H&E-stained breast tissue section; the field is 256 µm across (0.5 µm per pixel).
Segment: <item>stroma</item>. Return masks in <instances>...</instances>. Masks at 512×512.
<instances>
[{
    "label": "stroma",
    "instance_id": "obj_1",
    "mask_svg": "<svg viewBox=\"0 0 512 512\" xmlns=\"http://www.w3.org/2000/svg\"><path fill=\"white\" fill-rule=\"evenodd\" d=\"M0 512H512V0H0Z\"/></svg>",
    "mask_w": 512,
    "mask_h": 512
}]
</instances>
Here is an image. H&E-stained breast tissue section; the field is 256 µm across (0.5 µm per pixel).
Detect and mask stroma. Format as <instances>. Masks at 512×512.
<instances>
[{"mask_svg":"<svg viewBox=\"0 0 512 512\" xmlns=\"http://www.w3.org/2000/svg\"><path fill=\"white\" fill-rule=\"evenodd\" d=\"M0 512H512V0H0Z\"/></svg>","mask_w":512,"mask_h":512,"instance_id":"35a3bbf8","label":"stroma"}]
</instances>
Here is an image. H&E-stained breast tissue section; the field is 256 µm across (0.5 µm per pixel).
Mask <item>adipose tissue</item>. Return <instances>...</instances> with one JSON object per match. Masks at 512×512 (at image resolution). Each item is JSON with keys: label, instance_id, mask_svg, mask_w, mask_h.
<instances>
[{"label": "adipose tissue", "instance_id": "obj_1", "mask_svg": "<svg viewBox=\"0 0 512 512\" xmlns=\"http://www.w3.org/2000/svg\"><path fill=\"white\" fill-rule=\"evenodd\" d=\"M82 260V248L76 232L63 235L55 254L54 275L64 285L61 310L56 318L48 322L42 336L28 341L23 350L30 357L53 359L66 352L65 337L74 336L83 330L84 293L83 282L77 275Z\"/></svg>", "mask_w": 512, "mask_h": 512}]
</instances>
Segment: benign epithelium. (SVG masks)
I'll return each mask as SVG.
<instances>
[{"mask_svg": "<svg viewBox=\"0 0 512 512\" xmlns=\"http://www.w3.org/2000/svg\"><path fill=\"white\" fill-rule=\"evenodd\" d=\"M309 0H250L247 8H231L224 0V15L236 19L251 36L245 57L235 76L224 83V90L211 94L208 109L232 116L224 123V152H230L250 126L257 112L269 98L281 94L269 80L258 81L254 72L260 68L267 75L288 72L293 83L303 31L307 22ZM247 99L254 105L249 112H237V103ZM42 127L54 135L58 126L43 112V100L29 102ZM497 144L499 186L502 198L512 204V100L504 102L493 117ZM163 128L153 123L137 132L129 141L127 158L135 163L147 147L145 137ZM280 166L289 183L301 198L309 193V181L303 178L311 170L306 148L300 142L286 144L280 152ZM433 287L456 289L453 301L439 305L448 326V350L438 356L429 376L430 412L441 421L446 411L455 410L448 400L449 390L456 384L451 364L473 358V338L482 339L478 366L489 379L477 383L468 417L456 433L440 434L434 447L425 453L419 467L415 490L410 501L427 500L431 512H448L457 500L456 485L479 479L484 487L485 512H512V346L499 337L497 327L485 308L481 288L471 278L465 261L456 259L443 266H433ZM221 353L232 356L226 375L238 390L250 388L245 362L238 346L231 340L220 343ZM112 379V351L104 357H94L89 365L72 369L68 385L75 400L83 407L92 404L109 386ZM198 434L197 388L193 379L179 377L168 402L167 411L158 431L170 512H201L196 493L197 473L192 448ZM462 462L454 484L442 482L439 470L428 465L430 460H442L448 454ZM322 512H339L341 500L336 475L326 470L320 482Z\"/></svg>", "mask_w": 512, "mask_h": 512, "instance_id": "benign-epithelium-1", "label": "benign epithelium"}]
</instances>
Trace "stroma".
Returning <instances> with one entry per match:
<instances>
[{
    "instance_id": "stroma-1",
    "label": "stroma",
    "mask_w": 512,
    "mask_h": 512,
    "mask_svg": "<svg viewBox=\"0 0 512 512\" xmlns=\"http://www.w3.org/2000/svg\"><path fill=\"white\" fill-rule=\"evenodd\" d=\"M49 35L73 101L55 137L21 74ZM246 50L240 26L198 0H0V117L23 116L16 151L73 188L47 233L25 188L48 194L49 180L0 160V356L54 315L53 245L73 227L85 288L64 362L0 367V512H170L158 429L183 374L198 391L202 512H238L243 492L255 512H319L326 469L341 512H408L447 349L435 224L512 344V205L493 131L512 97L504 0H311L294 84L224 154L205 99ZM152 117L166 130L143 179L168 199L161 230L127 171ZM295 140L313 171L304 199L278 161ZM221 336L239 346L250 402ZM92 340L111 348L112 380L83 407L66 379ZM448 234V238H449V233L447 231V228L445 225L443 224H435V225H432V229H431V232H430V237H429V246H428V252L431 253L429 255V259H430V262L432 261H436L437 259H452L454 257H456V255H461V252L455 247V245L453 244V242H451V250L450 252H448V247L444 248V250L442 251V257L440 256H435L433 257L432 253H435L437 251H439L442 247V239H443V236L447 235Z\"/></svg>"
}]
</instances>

::::::::::

To do
Transcribe the records above exactly as they appear.

Output
H&E-stained breast tissue section; the field is 256 µm across (0.5 µm per pixel).
Segment: <item>stroma</item>. Return masks in <instances>...</instances>. Masks at 512×512.
<instances>
[{
    "label": "stroma",
    "instance_id": "obj_1",
    "mask_svg": "<svg viewBox=\"0 0 512 512\" xmlns=\"http://www.w3.org/2000/svg\"><path fill=\"white\" fill-rule=\"evenodd\" d=\"M0 512H512V0H0Z\"/></svg>",
    "mask_w": 512,
    "mask_h": 512
}]
</instances>
Here is an image. H&E-stained breast tissue section; the field is 256 µm across (0.5 µm per pixel).
Detect and mask stroma. Format as <instances>. Masks at 512×512.
<instances>
[{"mask_svg":"<svg viewBox=\"0 0 512 512\" xmlns=\"http://www.w3.org/2000/svg\"><path fill=\"white\" fill-rule=\"evenodd\" d=\"M0 512H512V0H0Z\"/></svg>","mask_w":512,"mask_h":512,"instance_id":"35a3bbf8","label":"stroma"}]
</instances>
Here is an image. H&E-stained breast tissue section; the field is 256 µm across (0.5 µm per pixel).
Mask <item>adipose tissue</item>. Return <instances>...</instances> with one JSON object per match. Masks at 512×512 (at image resolution). Each item is JSON with keys: label, instance_id, mask_svg, mask_w, mask_h.
<instances>
[{"label": "adipose tissue", "instance_id": "obj_1", "mask_svg": "<svg viewBox=\"0 0 512 512\" xmlns=\"http://www.w3.org/2000/svg\"><path fill=\"white\" fill-rule=\"evenodd\" d=\"M82 260V248L76 232L63 235L55 254L54 275L64 285L61 310L56 318L48 322L42 336L28 341L23 350L30 357L53 359L66 352L65 337L74 336L83 330L84 293L83 282L77 275Z\"/></svg>", "mask_w": 512, "mask_h": 512}]
</instances>
Segment: benign epithelium. (SVG masks)
I'll return each mask as SVG.
<instances>
[{"mask_svg": "<svg viewBox=\"0 0 512 512\" xmlns=\"http://www.w3.org/2000/svg\"><path fill=\"white\" fill-rule=\"evenodd\" d=\"M309 0H250L247 8H231L224 0V15L236 19L251 36L245 57L235 76L224 83V90L211 94L208 109L232 116L224 123V152H230L250 126L257 112L269 98L281 94L269 80L258 81L254 72L260 68L267 75L288 72L293 83L303 31L307 22ZM247 99L254 105L249 112H237V103ZM42 127L54 135L58 126L43 112V100L29 102ZM497 144L499 186L502 198L512 204V100L504 102L493 117ZM163 128L153 123L137 132L129 141L127 158L135 163L147 147L145 137ZM280 166L289 183L301 198L309 193V181L303 178L311 170L306 148L300 142L286 144L280 152ZM433 287L456 289L453 301L439 305L448 326V350L438 356L429 376L430 412L441 421L446 411L455 410L448 400L449 390L456 384L451 364L473 358V338L482 339L478 366L489 379L477 383L468 417L456 433L440 434L434 447L425 453L419 467L415 490L410 501L427 500L431 512H448L457 500L456 485L479 479L484 487L485 512H512V346L499 337L497 327L485 308L481 288L471 278L465 261L456 259L443 266H433ZM221 353L232 356L226 375L238 390L250 388L245 362L238 346L231 340L220 343ZM112 379V351L104 357H94L89 365L72 369L68 385L75 400L83 407L92 404L109 386ZM198 434L197 388L193 379L179 377L168 402L167 411L158 431L170 512H201L196 493L197 473L192 448ZM462 462L454 484L442 482L439 470L428 465L430 460H442L448 454ZM322 512H339L341 500L336 475L326 470L320 482Z\"/></svg>", "mask_w": 512, "mask_h": 512, "instance_id": "benign-epithelium-1", "label": "benign epithelium"}]
</instances>
Trace "stroma".
Returning <instances> with one entry per match:
<instances>
[{
    "instance_id": "stroma-1",
    "label": "stroma",
    "mask_w": 512,
    "mask_h": 512,
    "mask_svg": "<svg viewBox=\"0 0 512 512\" xmlns=\"http://www.w3.org/2000/svg\"><path fill=\"white\" fill-rule=\"evenodd\" d=\"M49 35L73 101L55 137L21 74ZM246 50L240 26L198 0H0V117L23 116L16 151L73 188L47 233L25 188L48 194L49 180L0 160V356L54 315L53 245L73 227L85 288L64 362L0 367V512H170L158 429L183 374L198 391L202 512H238L243 492L255 512H319L326 469L341 512H408L447 349L435 224L512 344V205L493 131L512 97L504 0H311L294 84L224 154L205 99ZM152 117L166 130L143 179L168 199L161 230L127 171ZM295 140L313 171L304 199L278 161ZM221 336L239 346L250 402ZM92 340L111 348L112 380L83 407L66 379ZM448 234V238H449V233L447 231V228L445 225L443 224H435V225H432V229H431V232H430V237H429V246H428V252L431 253L429 255V259H430V262L432 261H436L437 259H452L454 257H456V255H461V252L455 247V245L453 244V242H451V250L450 252H448V247L444 248V250L442 251V257L440 256H435L433 257L432 253H435L437 251H439L442 247V239H443V236L447 235Z\"/></svg>"
}]
</instances>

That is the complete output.